Keep only those lines of the records that include the string "table".

Revision tracking records

[Start of Attachment]

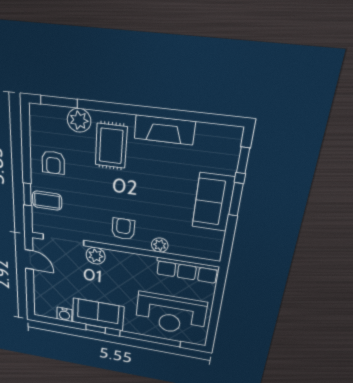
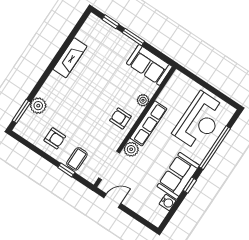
rug: (111, 146) -> (63, 95), removed
sofa: (213, 202) -> (149, 65), moved
row of seats: (187, 270) -> (148, 123), moved

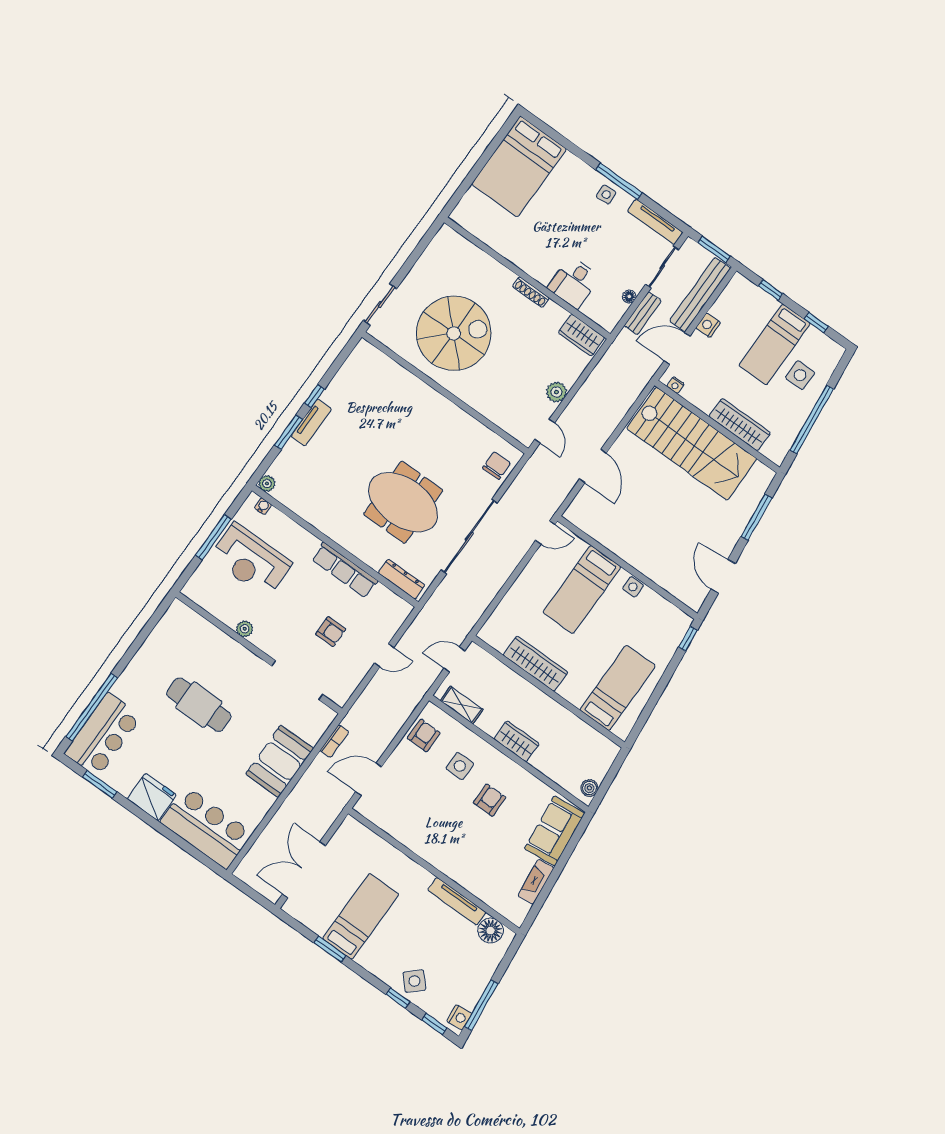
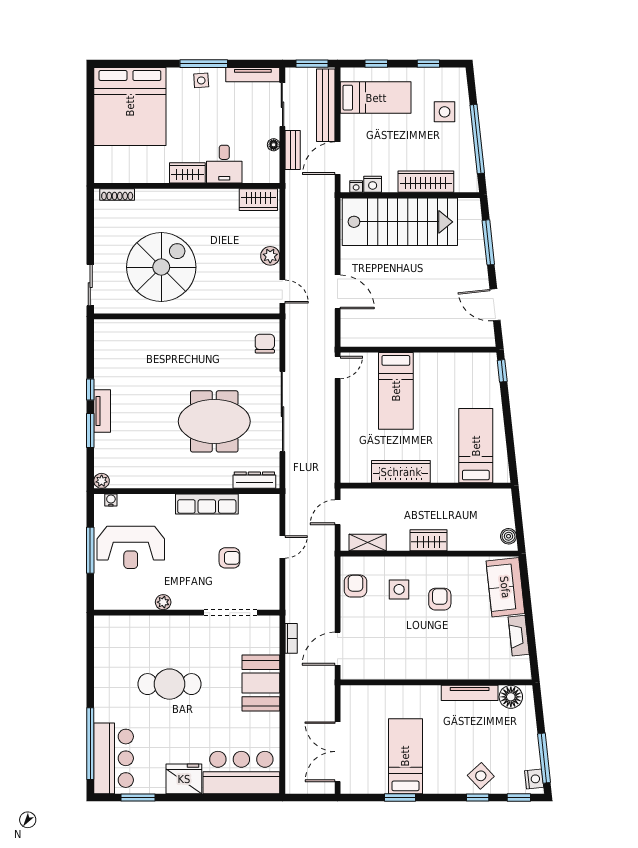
bed: (519, 166) -> (130, 106), width x1.36
wardrobe: (536, 267) -> (187, 173), added
shoe rack: (531, 292) -> (117, 194), moved
nightstand: (708, 325) -> (373, 184), moved, turned -90
bed: (775, 344) -> (376, 98), moved, turned -90
side table: (633, 587) -> (433, 361), removed

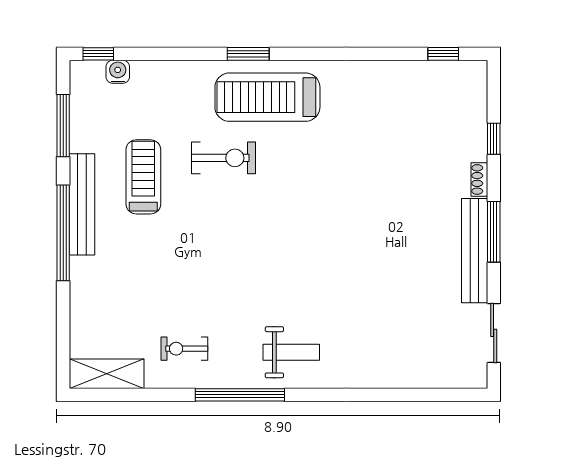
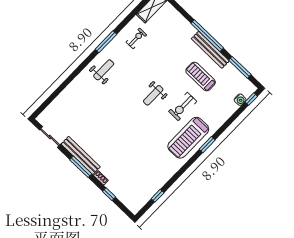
window: (443, 54) -> (158, 196), moved
treadmill: (267, 97) -> (188, 138), turned 180
treadmill: (143, 177) -> (201, 77), turned 180
weight bench: (253, 226) -> (153, 95), added
weight bench: (291, 352) -> (104, 70), turned 180
window: (240, 395) -> (106, 42), width x0.68

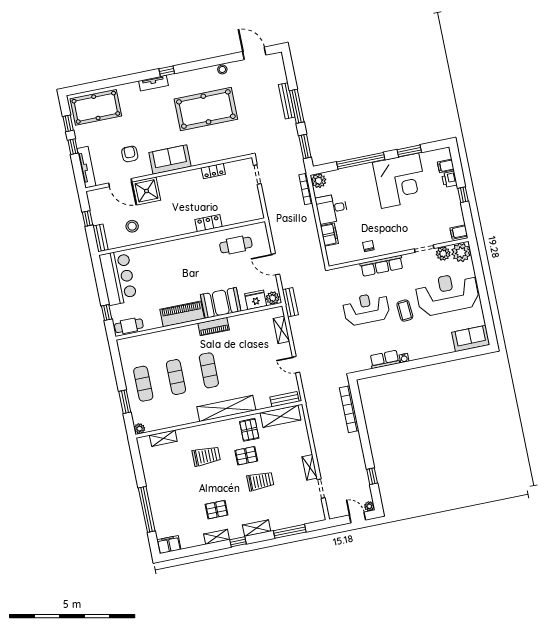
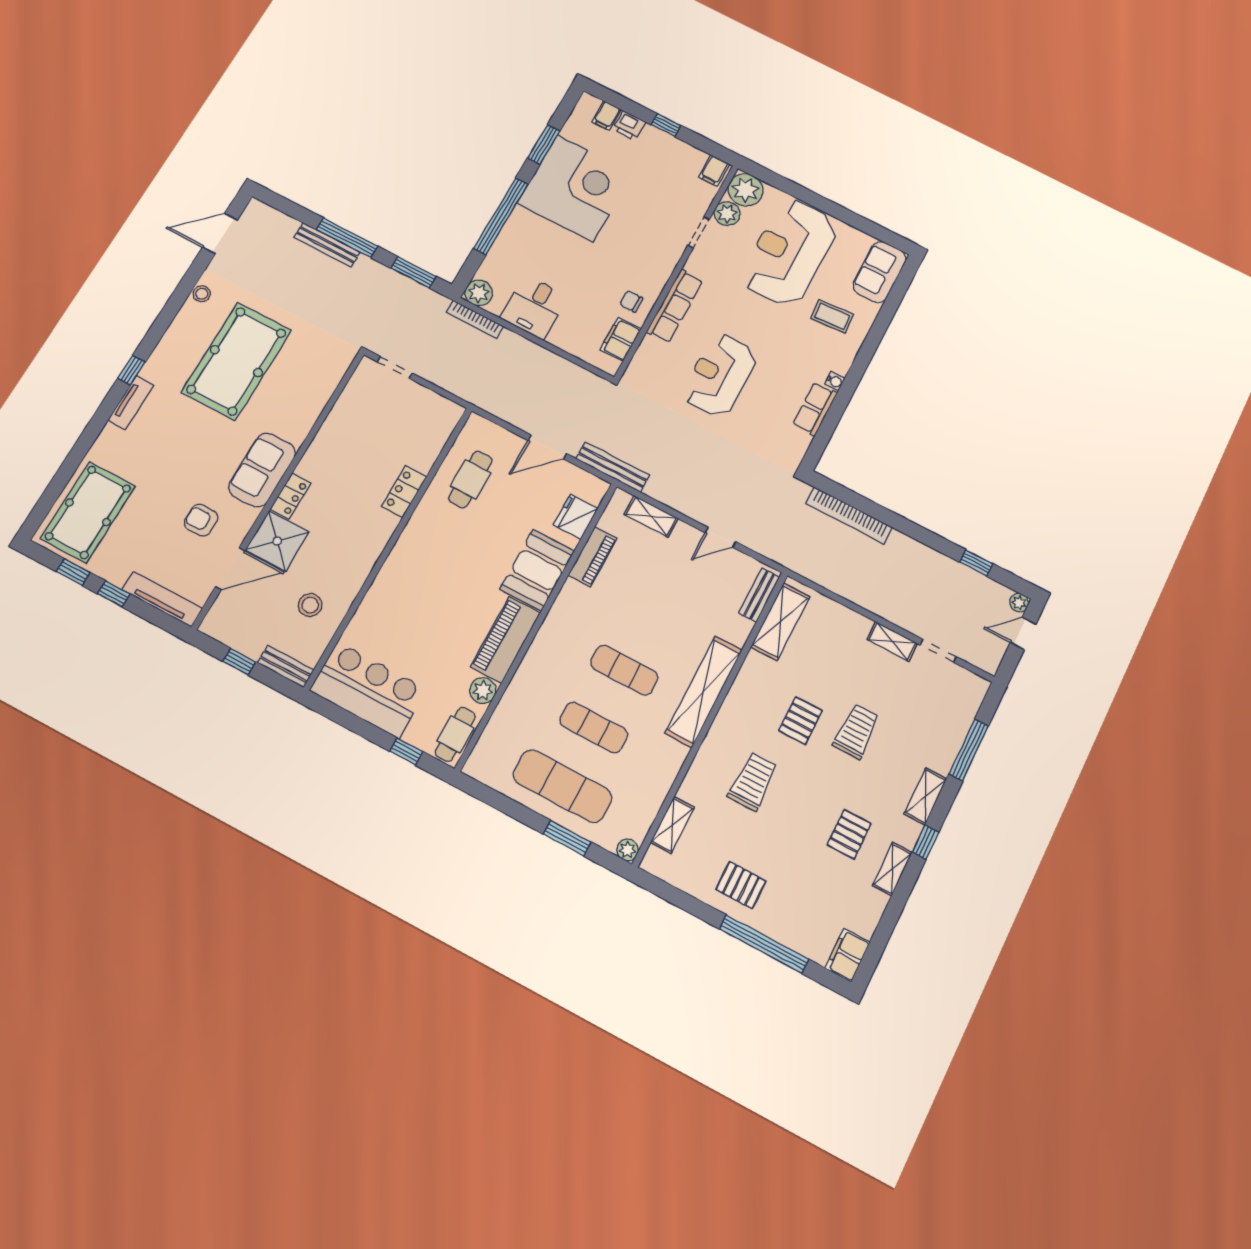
locker: (213, 171) -> (290, 496), moved
filing cabinet: (329, 235) -> (620, 339), moved, turned -90
plant: (273, 298) -> (483, 690), moved
bench: (290, 302) -> (612, 467), width x1.36
coffee table: (405, 311) -> (832, 316), moved
piano: (214, 327) -> (593, 557), moved
exercise mat: (143, 384) -> (562, 786), width x1.36, depth x1.45
pallet: (249, 430) -> (741, 885), moved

[End of Attachment]

• Task solution:
side table: (633, 587) -> (433, 361), removed
coffee table: (405, 311) -> (832, 316), moved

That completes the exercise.